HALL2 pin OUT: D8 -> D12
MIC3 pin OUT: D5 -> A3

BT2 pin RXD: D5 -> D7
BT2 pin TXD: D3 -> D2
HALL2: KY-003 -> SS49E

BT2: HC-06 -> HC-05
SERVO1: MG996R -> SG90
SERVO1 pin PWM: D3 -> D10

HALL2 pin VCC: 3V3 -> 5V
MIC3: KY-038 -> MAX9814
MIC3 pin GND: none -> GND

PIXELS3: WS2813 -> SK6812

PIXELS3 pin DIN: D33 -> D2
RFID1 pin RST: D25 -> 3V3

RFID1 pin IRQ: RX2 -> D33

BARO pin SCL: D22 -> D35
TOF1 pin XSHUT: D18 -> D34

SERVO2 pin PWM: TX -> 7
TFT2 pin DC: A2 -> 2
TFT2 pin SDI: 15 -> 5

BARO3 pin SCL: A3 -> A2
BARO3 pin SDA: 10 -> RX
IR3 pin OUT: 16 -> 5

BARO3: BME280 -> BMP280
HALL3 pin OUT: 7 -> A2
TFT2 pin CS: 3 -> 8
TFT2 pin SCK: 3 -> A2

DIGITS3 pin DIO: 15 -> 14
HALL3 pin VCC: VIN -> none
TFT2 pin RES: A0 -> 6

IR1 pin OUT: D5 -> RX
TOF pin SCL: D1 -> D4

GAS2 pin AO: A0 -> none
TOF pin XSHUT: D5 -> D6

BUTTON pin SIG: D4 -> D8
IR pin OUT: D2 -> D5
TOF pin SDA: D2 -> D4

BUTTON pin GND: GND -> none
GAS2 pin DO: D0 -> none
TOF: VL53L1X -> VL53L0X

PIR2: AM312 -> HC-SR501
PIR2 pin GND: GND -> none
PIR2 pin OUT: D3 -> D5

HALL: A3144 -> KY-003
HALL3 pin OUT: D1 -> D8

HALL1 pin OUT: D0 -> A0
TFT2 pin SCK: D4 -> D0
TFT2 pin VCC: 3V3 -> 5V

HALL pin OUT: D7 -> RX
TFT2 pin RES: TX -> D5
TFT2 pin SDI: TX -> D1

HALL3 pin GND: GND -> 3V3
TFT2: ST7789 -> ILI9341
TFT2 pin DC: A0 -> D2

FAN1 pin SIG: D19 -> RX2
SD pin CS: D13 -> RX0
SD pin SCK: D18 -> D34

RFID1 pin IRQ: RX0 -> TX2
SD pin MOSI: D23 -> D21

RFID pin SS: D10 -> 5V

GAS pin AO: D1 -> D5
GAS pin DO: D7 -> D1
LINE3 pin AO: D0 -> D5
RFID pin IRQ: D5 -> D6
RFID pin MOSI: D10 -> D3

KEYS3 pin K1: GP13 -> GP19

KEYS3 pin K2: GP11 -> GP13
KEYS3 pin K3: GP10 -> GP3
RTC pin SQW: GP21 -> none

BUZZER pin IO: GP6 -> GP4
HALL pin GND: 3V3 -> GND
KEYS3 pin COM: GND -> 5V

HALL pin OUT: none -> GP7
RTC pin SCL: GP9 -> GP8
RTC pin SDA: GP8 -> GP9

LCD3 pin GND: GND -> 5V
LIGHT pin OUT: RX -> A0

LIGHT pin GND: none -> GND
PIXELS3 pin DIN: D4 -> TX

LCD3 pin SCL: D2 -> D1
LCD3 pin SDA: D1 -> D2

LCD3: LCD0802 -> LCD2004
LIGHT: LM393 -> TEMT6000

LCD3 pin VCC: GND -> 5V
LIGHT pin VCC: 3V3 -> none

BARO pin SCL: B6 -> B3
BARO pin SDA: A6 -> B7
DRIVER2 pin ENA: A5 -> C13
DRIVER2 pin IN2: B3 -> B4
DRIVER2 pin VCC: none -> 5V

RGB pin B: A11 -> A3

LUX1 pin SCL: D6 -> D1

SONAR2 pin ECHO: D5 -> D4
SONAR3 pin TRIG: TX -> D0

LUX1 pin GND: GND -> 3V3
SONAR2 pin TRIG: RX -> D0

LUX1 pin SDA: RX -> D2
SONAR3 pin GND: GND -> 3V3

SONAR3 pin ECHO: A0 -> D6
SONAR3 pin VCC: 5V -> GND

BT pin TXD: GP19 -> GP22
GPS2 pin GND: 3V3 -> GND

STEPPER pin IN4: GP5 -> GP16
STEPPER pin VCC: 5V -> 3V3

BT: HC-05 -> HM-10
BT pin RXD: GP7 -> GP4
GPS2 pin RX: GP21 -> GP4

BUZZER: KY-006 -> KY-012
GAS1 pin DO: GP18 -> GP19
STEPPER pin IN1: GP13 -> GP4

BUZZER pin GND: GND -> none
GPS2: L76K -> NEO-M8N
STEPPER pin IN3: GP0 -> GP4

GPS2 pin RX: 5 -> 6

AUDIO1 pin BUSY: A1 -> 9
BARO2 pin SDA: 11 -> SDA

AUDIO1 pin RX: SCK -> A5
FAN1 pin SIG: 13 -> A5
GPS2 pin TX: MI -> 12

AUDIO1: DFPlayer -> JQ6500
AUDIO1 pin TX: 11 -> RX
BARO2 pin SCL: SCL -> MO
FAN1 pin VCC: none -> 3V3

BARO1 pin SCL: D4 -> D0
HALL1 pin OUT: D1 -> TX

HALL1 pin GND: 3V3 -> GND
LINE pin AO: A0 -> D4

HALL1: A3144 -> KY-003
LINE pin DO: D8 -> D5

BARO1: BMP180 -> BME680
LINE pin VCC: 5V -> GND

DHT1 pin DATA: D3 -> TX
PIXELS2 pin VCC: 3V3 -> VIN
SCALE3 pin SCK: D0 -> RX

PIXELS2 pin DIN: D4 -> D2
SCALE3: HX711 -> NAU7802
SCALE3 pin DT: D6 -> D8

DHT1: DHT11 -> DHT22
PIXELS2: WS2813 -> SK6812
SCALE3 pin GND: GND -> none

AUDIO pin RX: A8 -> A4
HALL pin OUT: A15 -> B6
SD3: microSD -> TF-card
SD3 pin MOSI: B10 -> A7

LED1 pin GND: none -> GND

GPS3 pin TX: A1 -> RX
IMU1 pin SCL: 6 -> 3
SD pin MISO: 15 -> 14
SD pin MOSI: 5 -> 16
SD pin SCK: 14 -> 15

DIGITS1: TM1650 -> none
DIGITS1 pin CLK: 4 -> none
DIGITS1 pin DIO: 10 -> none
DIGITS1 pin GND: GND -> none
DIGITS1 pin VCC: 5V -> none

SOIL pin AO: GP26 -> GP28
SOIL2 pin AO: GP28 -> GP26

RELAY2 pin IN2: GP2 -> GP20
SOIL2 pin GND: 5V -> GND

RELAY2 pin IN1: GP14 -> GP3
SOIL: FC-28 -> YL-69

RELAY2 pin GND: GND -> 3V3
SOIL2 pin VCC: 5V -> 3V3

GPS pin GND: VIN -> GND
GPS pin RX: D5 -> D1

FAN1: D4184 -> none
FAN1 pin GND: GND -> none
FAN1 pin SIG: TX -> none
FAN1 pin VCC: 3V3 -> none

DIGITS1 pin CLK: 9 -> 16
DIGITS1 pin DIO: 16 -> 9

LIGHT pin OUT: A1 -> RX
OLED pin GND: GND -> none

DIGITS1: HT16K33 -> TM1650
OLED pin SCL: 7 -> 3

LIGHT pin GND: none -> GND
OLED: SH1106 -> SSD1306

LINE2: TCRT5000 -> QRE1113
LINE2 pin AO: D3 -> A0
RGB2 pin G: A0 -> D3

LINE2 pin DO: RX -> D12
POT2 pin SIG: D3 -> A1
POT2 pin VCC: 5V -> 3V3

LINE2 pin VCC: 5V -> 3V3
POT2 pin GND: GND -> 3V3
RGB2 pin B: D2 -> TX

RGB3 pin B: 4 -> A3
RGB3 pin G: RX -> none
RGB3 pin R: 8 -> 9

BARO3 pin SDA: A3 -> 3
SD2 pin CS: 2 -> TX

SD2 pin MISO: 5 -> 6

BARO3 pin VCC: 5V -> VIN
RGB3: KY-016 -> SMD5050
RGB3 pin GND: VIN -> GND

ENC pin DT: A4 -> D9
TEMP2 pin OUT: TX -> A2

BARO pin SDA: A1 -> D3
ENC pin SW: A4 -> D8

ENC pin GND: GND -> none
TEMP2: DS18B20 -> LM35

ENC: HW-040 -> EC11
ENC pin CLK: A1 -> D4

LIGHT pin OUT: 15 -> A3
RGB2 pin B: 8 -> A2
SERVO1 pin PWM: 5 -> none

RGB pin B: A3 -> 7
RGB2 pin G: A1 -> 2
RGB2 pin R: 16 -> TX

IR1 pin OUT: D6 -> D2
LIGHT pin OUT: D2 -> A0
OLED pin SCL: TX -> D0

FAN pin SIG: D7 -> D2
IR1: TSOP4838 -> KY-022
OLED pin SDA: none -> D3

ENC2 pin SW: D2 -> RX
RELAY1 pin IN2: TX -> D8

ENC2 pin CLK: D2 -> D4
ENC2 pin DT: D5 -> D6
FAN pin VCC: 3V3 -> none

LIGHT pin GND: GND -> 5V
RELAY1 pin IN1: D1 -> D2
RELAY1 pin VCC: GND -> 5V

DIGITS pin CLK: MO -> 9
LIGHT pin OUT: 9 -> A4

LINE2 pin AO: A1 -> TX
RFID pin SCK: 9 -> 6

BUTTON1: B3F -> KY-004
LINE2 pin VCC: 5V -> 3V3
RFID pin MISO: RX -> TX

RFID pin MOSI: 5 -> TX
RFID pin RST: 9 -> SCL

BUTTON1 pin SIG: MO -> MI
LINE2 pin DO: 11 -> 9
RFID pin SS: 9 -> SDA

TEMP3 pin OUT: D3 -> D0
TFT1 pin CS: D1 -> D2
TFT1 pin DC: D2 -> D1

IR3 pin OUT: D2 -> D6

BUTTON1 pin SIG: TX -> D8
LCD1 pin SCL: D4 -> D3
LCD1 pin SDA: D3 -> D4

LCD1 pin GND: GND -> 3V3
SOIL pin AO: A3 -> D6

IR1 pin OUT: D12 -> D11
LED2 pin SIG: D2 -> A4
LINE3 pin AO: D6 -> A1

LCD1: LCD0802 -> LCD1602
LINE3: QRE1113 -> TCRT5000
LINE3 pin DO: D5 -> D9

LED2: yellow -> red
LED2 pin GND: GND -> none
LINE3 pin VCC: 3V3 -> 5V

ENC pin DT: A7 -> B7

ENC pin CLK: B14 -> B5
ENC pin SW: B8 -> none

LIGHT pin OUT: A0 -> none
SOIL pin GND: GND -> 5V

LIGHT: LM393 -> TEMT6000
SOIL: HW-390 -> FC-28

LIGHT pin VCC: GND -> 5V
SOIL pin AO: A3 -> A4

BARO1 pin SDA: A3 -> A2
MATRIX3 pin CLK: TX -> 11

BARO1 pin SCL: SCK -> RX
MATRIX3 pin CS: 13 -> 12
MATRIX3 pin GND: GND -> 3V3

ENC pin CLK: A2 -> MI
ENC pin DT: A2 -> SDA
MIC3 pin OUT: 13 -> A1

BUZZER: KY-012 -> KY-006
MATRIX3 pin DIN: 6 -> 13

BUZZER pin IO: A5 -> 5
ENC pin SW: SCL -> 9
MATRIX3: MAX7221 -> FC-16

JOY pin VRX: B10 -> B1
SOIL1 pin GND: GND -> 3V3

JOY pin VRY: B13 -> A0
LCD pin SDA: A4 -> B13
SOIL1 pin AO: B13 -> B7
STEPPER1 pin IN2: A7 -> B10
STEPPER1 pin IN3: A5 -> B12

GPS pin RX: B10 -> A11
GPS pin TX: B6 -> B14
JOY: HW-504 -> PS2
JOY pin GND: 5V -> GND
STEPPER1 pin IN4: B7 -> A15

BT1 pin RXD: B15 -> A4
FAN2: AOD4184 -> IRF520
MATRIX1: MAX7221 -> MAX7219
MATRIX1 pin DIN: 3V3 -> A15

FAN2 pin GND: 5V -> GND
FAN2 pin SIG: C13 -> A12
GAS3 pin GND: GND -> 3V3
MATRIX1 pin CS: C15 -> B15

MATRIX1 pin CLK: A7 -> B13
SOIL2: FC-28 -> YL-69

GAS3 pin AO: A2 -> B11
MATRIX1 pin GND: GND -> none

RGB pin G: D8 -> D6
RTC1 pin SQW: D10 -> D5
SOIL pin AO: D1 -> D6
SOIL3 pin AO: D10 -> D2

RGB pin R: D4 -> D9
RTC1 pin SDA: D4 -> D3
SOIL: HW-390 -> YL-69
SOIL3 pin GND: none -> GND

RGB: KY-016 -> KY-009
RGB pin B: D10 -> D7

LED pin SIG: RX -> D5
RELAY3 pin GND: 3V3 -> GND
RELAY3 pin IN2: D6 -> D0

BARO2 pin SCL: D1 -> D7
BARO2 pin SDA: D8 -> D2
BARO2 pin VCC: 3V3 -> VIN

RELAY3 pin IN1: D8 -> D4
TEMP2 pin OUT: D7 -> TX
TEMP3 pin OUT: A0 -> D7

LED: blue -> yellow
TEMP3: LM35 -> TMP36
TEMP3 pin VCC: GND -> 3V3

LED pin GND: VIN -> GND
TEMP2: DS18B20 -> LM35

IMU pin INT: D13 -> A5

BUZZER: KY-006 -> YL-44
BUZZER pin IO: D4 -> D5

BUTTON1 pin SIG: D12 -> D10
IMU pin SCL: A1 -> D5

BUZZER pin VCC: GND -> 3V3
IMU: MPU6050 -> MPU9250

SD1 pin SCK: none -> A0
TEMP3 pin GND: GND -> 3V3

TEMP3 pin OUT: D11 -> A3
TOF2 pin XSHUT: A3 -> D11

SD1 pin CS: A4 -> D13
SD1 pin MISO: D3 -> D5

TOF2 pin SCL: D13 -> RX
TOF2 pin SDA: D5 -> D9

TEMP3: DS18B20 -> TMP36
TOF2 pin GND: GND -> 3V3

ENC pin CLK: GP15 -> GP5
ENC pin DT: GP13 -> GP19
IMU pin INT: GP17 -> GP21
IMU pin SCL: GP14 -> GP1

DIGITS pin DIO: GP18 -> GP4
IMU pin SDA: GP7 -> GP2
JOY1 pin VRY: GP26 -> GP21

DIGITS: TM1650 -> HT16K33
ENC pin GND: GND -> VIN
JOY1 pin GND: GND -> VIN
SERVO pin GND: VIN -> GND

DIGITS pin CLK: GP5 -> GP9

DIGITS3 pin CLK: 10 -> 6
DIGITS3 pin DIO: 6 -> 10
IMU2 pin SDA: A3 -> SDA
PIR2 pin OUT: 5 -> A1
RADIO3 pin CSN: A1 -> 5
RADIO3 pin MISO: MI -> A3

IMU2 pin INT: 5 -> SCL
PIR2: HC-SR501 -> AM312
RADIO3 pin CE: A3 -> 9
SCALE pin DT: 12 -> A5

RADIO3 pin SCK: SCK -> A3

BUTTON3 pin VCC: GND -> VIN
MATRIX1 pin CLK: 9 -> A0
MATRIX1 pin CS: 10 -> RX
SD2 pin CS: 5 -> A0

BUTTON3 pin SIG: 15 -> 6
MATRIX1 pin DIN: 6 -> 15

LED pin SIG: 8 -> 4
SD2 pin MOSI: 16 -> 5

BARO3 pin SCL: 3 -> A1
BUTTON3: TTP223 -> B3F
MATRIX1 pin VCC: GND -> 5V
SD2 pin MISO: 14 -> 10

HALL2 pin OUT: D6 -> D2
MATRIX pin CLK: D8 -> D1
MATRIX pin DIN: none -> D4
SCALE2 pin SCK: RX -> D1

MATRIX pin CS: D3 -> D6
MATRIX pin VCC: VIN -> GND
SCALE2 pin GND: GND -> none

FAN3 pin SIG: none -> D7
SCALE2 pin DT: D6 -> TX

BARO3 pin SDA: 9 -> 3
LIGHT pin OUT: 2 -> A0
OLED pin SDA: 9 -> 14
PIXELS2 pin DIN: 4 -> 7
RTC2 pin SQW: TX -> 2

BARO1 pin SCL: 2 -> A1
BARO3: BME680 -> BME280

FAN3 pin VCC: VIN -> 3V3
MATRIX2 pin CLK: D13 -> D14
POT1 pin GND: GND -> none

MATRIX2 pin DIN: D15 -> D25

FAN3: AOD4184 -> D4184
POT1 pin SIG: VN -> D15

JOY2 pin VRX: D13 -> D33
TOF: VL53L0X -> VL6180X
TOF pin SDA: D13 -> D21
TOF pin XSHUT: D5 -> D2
⁂
* **EXERCISE PROMPT**
Return only those lines of the records that contain the string "BUZZER".

* **OUTPUT OF THE TASK**
BUZZER pin IO: GP6 -> GP4
BUZZER: KY-006 -> KY-012
BUZZER pin GND: GND -> none
BUZZER: KY-012 -> KY-006
BUZZER pin IO: A5 -> 5
BUZZER: KY-006 -> YL-44
BUZZER pin IO: D4 -> D5
BUZZER pin VCC: GND -> 3V3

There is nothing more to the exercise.